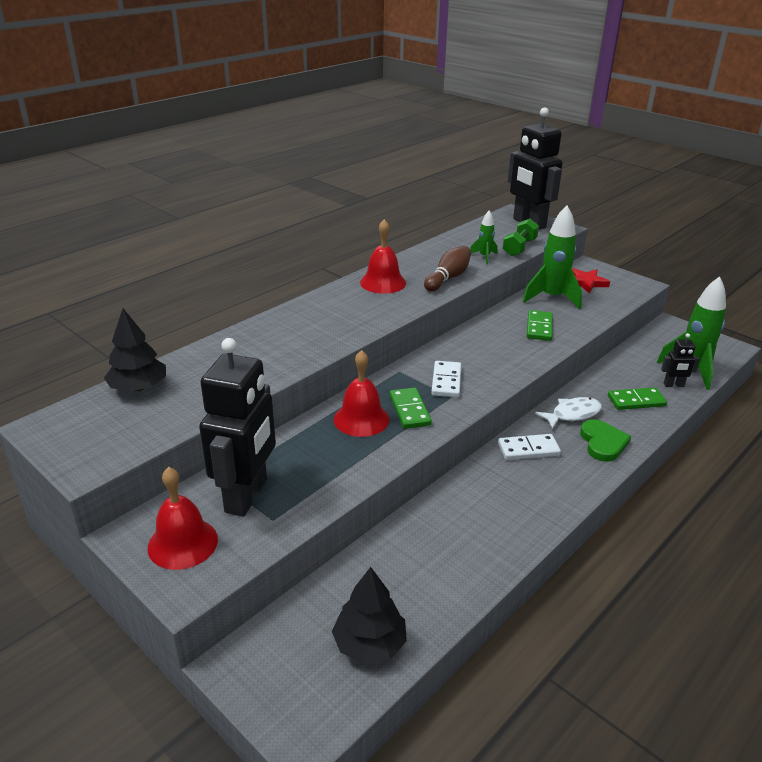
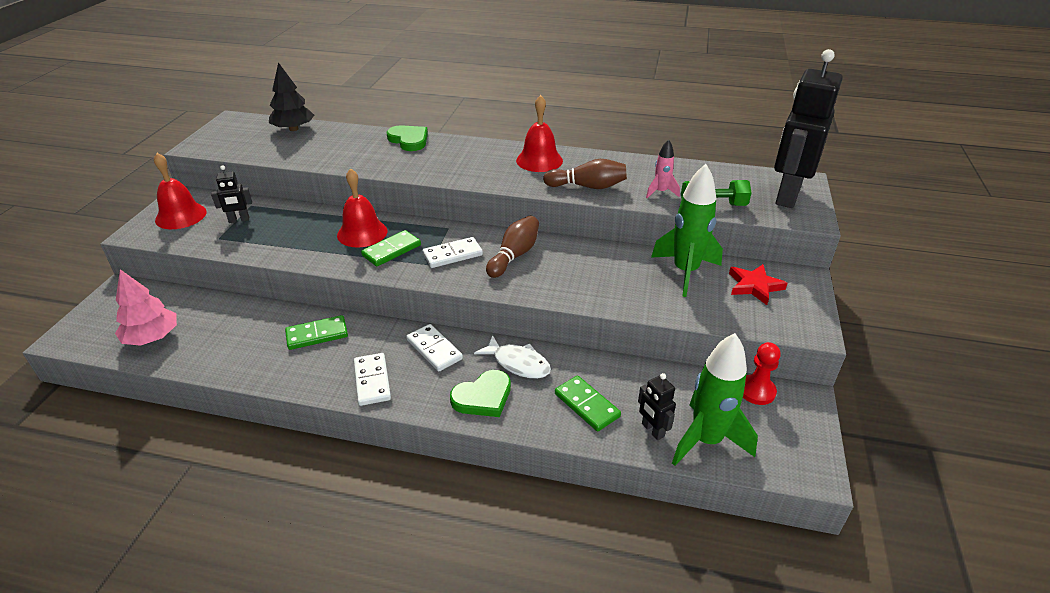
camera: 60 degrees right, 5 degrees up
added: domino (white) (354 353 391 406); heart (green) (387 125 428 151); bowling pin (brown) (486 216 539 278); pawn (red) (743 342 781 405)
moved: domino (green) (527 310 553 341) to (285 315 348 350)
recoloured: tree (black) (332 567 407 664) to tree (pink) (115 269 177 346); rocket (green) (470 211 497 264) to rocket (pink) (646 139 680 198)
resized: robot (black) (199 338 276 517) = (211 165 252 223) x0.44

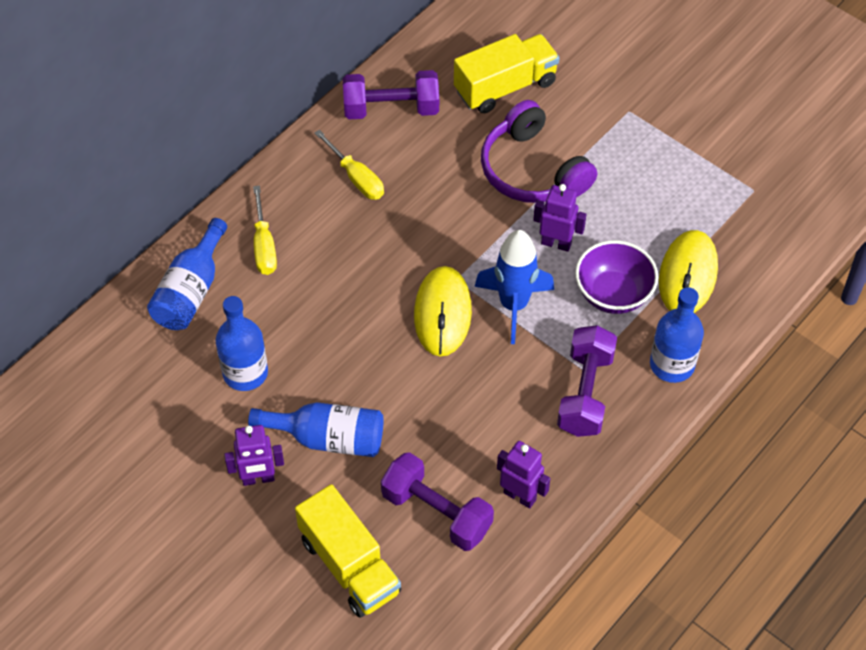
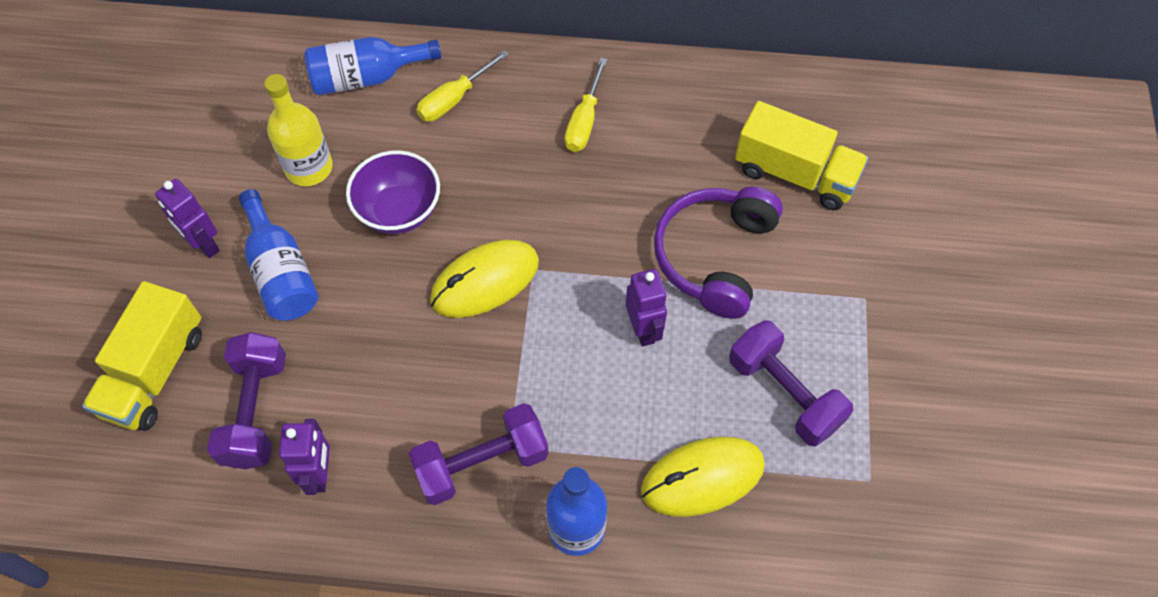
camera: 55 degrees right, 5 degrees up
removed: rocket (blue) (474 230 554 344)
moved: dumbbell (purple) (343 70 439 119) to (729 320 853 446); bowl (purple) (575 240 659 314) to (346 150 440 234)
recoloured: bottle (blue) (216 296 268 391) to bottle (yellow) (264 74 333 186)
______________________________
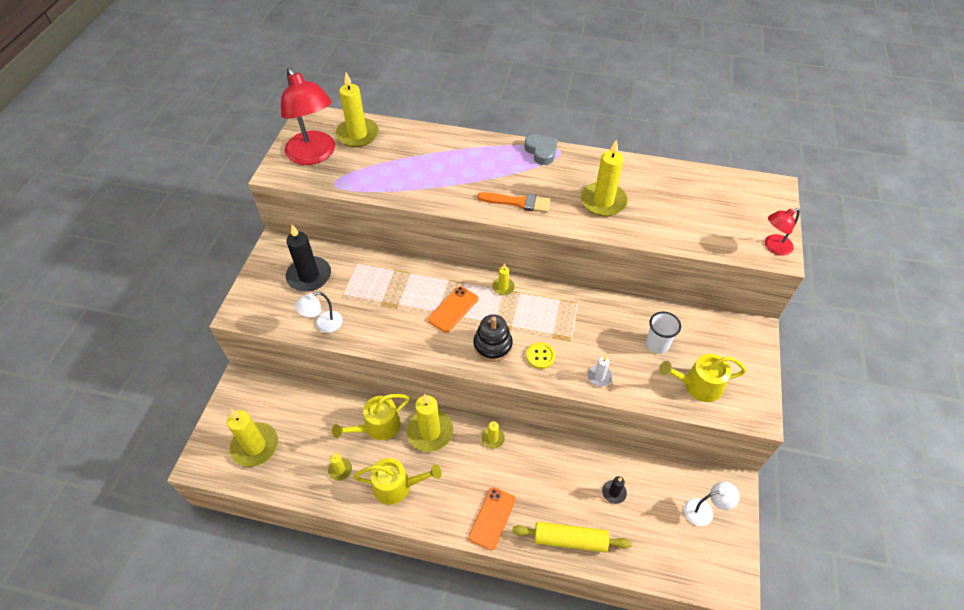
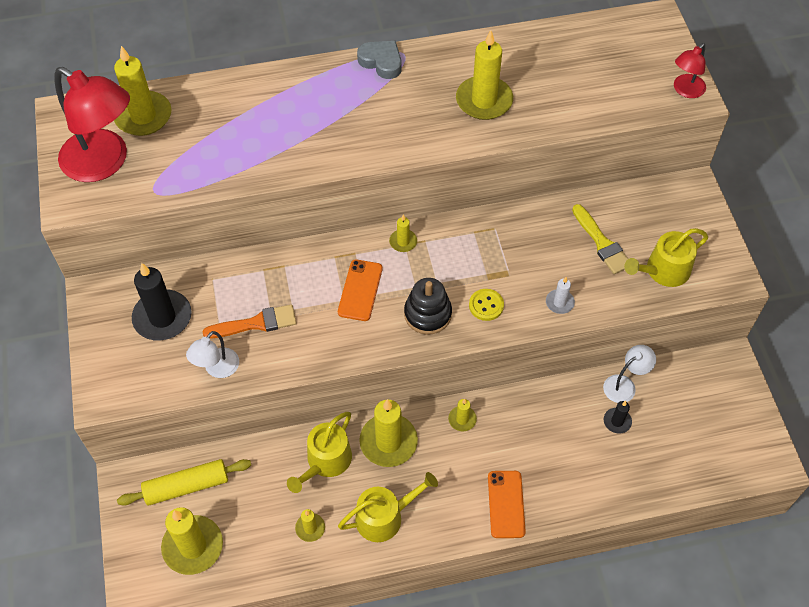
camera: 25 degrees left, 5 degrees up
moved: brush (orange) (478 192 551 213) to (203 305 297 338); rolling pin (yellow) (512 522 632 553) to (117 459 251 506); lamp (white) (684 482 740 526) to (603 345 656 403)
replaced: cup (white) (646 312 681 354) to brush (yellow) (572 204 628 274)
______________________________
What to produce: Search the entries above for the word "domino" and count the lines that hold it. Reply with only that number.

Finished exercise: 2